# [Supplied entries]
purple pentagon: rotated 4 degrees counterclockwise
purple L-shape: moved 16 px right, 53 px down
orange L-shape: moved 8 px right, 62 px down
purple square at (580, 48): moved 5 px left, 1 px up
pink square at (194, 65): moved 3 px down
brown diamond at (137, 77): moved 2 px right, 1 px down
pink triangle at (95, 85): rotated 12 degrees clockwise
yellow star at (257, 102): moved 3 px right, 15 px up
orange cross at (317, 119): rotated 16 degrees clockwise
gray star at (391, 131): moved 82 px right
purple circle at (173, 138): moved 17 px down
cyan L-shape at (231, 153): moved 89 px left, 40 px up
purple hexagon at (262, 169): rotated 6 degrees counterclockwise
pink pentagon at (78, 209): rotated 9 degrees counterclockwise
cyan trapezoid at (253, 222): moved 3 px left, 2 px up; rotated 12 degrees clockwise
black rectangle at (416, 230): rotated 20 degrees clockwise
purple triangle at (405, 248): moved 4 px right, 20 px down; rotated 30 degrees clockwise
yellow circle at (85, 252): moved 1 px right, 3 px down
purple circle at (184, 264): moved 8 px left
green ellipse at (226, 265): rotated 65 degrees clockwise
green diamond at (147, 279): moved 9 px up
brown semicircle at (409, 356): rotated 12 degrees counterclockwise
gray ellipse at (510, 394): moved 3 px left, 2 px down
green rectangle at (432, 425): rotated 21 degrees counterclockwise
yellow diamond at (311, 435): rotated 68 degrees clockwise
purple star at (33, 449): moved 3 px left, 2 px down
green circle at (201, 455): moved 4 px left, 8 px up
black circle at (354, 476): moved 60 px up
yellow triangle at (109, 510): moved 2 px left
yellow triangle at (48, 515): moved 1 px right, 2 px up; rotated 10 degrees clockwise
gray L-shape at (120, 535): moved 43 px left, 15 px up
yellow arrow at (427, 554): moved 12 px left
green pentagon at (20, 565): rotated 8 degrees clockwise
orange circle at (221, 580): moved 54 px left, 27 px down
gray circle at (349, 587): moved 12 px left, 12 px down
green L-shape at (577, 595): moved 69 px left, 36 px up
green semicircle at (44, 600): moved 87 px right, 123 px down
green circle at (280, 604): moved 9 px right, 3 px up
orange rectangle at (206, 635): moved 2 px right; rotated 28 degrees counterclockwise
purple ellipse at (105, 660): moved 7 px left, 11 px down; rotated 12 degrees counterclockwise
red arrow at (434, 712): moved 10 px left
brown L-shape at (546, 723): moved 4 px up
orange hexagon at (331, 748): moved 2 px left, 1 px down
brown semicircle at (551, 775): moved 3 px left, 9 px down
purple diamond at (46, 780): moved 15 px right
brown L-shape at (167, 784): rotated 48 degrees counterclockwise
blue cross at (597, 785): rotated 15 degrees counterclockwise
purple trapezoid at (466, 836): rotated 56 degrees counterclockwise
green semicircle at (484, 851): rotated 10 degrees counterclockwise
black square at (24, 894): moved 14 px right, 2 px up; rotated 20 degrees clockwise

# [Aim]
Copy out every line of the records above verbatim, keeping them in their original order.

# [Output for this exercise]
purple pentagon: rotated 4 degrees counterclockwise
purple L-shape: moved 16 px right, 53 px down
orange L-shape: moved 8 px right, 62 px down
purple square at (580, 48): moved 5 px left, 1 px up
pink square at (194, 65): moved 3 px down
brown diamond at (137, 77): moved 2 px right, 1 px down
pink triangle at (95, 85): rotated 12 degrees clockwise
yellow star at (257, 102): moved 3 px right, 15 px up
orange cross at (317, 119): rotated 16 degrees clockwise
gray star at (391, 131): moved 82 px right
purple circle at (173, 138): moved 17 px down
cyan L-shape at (231, 153): moved 89 px left, 40 px up
purple hexagon at (262, 169): rotated 6 degrees counterclockwise
pink pentagon at (78, 209): rotated 9 degrees counterclockwise
cyan trapezoid at (253, 222): moved 3 px left, 2 px up; rotated 12 degrees clockwise
black rectangle at (416, 230): rotated 20 degrees clockwise
purple triangle at (405, 248): moved 4 px right, 20 px down; rotated 30 degrees clockwise
yellow circle at (85, 252): moved 1 px right, 3 px down
purple circle at (184, 264): moved 8 px left
green ellipse at (226, 265): rotated 65 degrees clockwise
green diamond at (147, 279): moved 9 px up
brown semicircle at (409, 356): rotated 12 degrees counterclockwise
gray ellipse at (510, 394): moved 3 px left, 2 px down
green rectangle at (432, 425): rotated 21 degrees counterclockwise
yellow diamond at (311, 435): rotated 68 degrees clockwise
purple star at (33, 449): moved 3 px left, 2 px down
green circle at (201, 455): moved 4 px left, 8 px up
black circle at (354, 476): moved 60 px up
yellow triangle at (109, 510): moved 2 px left
yellow triangle at (48, 515): moved 1 px right, 2 px up; rotated 10 degrees clockwise
gray L-shape at (120, 535): moved 43 px left, 15 px up
yellow arrow at (427, 554): moved 12 px left
green pentagon at (20, 565): rotated 8 degrees clockwise
orange circle at (221, 580): moved 54 px left, 27 px down
gray circle at (349, 587): moved 12 px left, 12 px down
green L-shape at (577, 595): moved 69 px left, 36 px up
green semicircle at (44, 600): moved 87 px right, 123 px down
green circle at (280, 604): moved 9 px right, 3 px up
orange rectangle at (206, 635): moved 2 px right; rotated 28 degrees counterclockwise
purple ellipse at (105, 660): moved 7 px left, 11 px down; rotated 12 degrees counterclockwise
red arrow at (434, 712): moved 10 px left
brown L-shape at (546, 723): moved 4 px up
orange hexagon at (331, 748): moved 2 px left, 1 px down
brown semicircle at (551, 775): moved 3 px left, 9 px down
purple diamond at (46, 780): moved 15 px right
brown L-shape at (167, 784): rotated 48 degrees counterclockwise
blue cross at (597, 785): rotated 15 degrees counterclockwise
purple trapezoid at (466, 836): rotated 56 degrees counterclockwise
green semicircle at (484, 851): rotated 10 degrees counterclockwise
black square at (24, 894): moved 14 px right, 2 px up; rotated 20 degrees clockwise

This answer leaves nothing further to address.